#### WHAT NEEDS TO BE DONE
What you return should be each line of the data containing the string "purple".

━━━━━━━━━━━━━━━━━━━━

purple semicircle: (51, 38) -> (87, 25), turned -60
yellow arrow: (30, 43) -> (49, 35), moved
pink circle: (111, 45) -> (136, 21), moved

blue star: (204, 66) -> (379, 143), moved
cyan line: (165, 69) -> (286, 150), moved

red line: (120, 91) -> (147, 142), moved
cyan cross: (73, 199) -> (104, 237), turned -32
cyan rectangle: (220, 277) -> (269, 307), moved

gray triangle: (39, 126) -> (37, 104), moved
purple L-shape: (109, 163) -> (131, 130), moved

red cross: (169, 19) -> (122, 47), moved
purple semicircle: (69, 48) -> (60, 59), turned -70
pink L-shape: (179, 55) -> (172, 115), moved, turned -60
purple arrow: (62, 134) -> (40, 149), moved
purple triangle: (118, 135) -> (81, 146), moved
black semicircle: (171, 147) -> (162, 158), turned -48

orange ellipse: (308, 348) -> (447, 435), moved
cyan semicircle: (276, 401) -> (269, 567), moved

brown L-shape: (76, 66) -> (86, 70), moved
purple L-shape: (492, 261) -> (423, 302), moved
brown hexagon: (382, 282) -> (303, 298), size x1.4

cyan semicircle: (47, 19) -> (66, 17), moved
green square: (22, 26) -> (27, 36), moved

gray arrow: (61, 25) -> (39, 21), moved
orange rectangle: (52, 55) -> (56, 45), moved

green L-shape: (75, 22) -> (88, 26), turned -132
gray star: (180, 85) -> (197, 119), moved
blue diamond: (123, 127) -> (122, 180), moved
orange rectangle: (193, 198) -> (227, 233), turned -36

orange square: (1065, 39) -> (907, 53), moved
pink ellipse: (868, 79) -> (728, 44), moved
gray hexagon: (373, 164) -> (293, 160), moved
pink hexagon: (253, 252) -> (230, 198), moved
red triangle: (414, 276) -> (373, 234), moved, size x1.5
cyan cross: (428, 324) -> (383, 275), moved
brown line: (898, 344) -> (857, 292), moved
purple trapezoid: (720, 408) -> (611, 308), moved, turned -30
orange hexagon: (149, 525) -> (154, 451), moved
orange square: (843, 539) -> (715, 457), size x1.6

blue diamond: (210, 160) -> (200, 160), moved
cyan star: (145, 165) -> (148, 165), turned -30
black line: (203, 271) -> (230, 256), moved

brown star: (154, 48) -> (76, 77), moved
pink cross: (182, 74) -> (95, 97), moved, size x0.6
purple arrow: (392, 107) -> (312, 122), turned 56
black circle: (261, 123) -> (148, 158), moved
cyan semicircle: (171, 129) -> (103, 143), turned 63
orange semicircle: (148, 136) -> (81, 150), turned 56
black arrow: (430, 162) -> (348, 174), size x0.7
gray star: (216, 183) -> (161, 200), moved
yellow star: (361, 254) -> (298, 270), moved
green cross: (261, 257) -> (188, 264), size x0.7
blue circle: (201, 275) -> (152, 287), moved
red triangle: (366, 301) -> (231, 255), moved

━━━━━━━━━━━━━━━━━━━━

#### WRITTEN RESPONSE
purple semicircle: (51, 38) -> (87, 25), turned -60
purple L-shape: (109, 163) -> (131, 130), moved
purple semicircle: (69, 48) -> (60, 59), turned -70
purple arrow: (62, 134) -> (40, 149), moved
purple triangle: (118, 135) -> (81, 146), moved
purple L-shape: (492, 261) -> (423, 302), moved
purple trapezoid: (720, 408) -> (611, 308), moved, turned -30
purple arrow: (392, 107) -> (312, 122), turned 56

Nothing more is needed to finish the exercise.